**WHAT THE EXERCISE ASKS:**
A single number is all that's needed: how many lines in the data contain the string "BUZZER".

[Change listing data]

──────────────────────────────

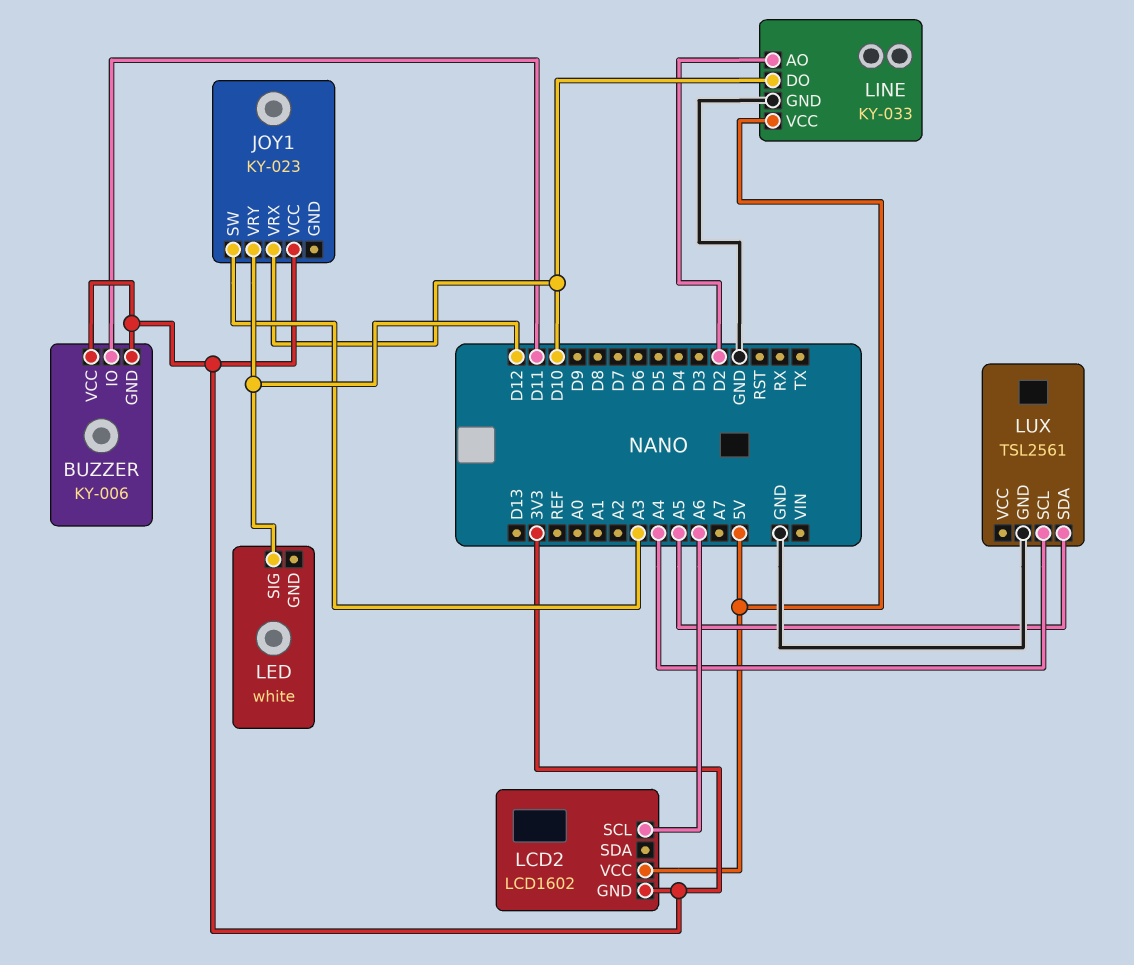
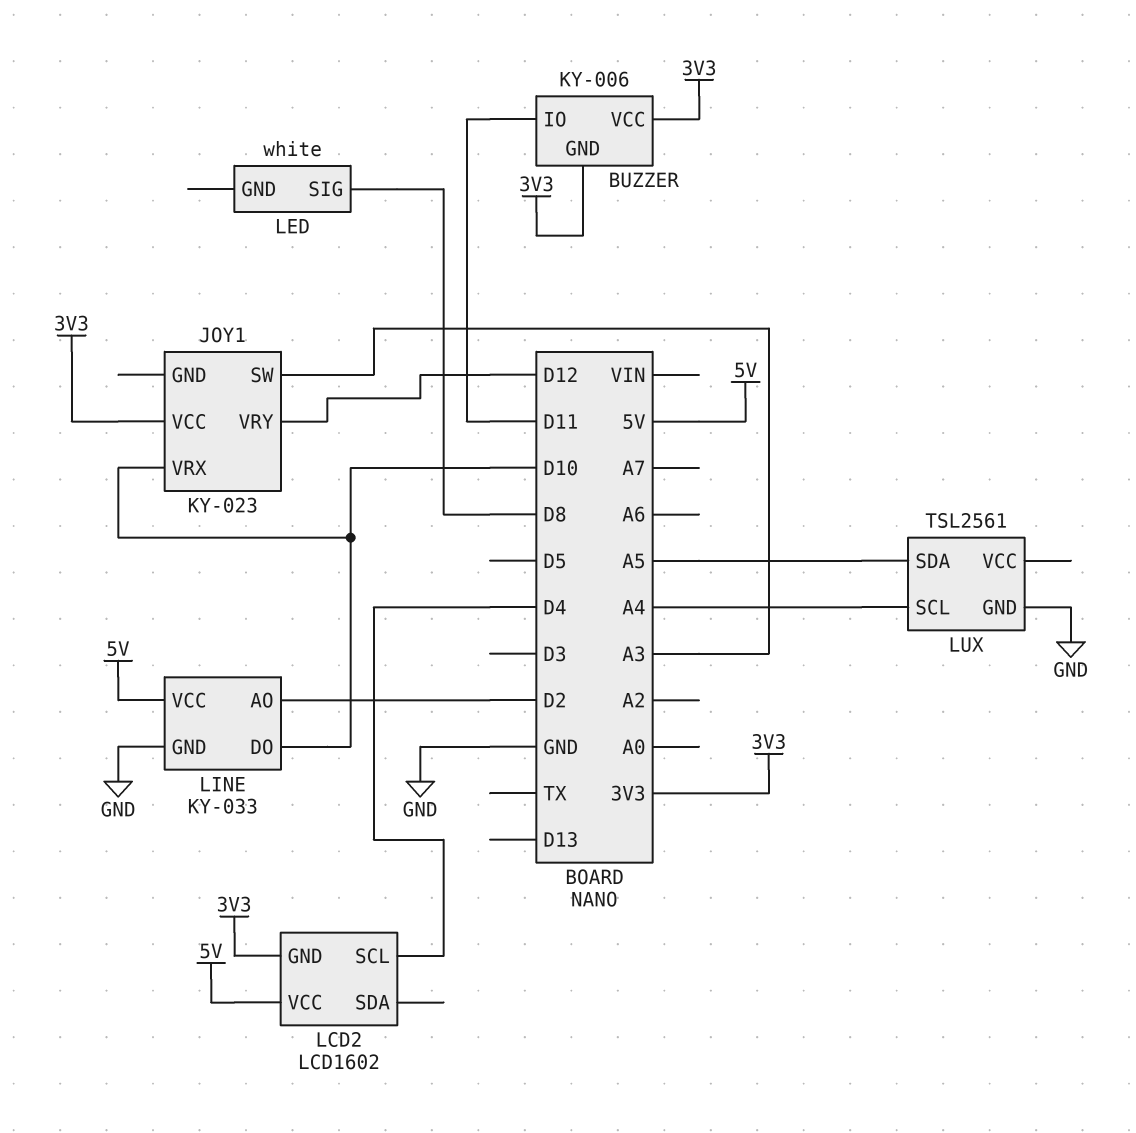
LCD2 pin SCL: A6 -> D4
LED pin SIG: D12 -> D8

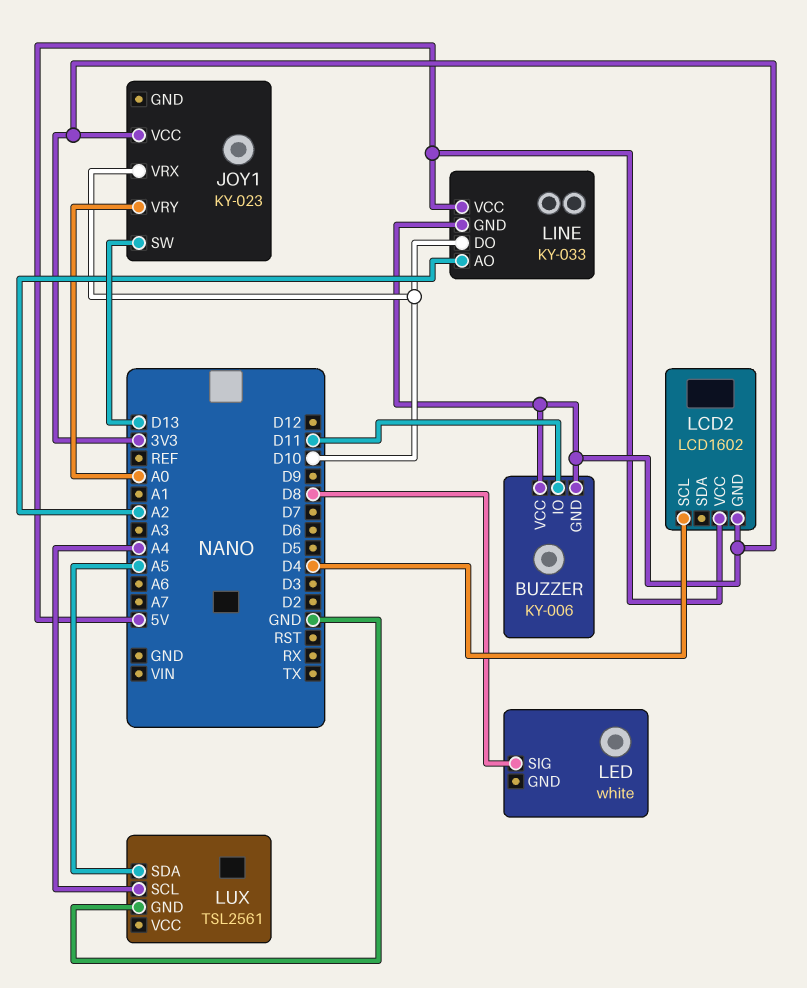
JOY1 pin SW: A3 -> D13
JOY1 pin VRY: D12 -> A0
LINE pin AO: D2 -> A2
LINE pin GND: GND -> 3V3

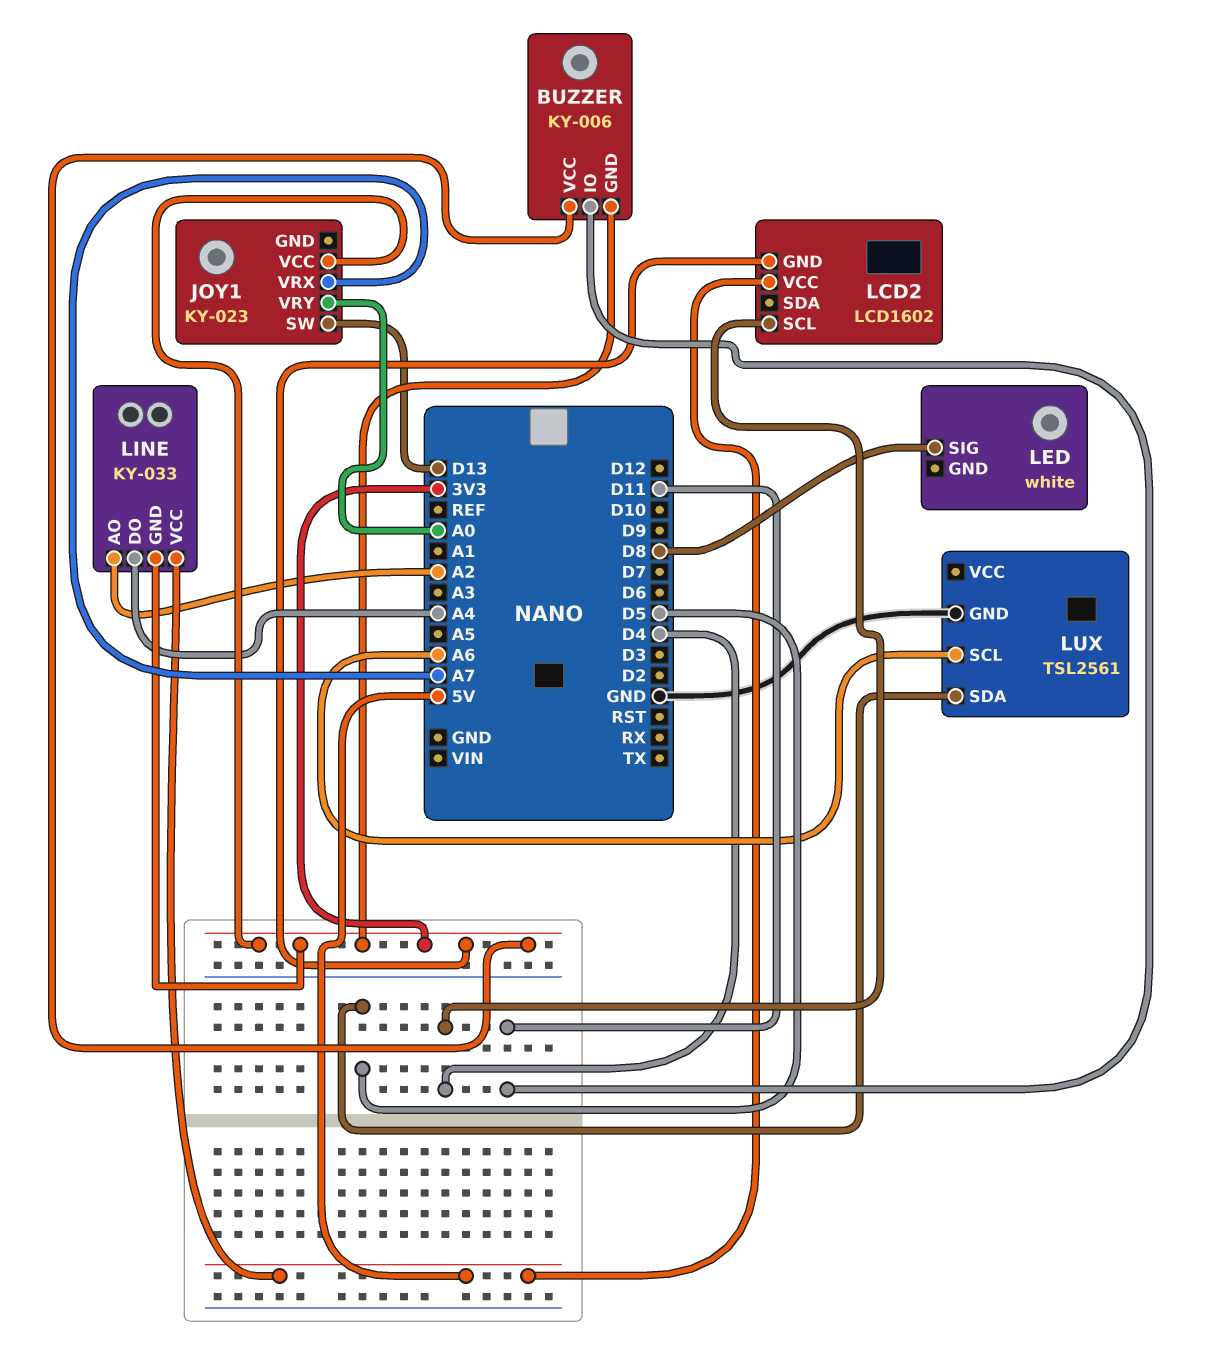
JOY1 pin VRX: D10 -> A7
LINE pin DO: D10 -> A4
LUX pin SCL: A4 -> A6
LUX pin SDA: A5 -> D5

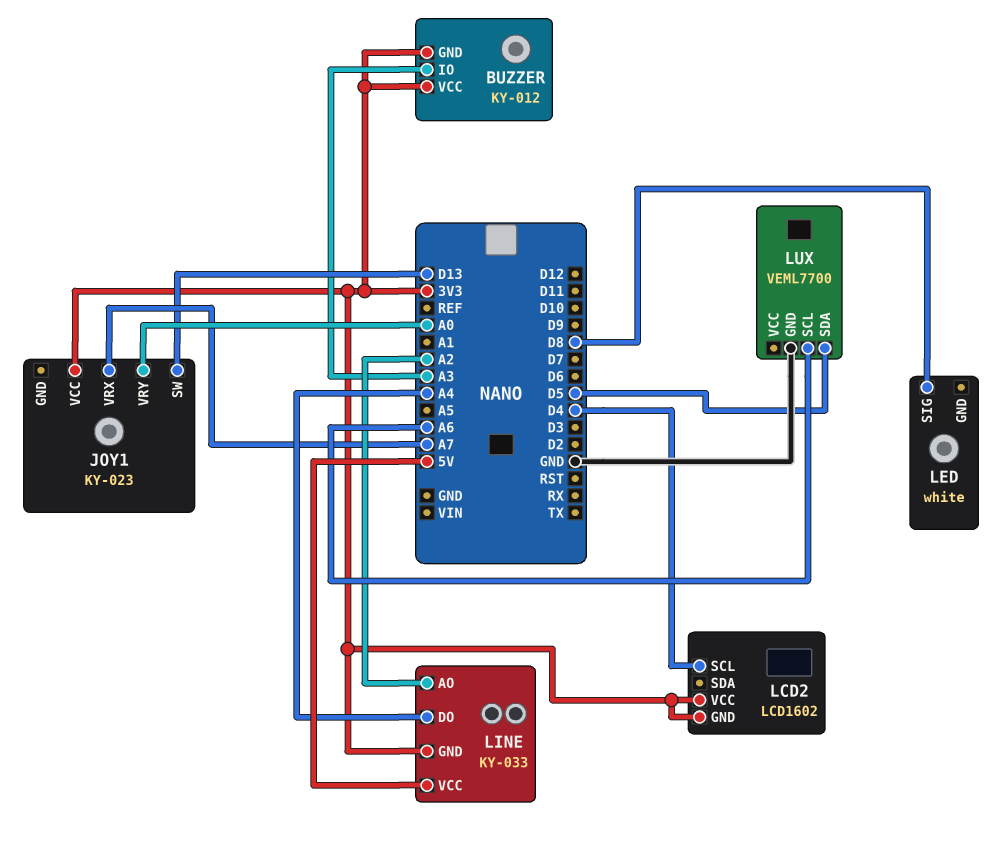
BUZZER: KY-006 -> KY-012
BUZZER pin IO: D11 -> A3
LCD2 pin VCC: 5V -> 3V3
LUX: TSL2561 -> VEML7700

──────────────────────────────

**EXERCISE SOLUTION:**
2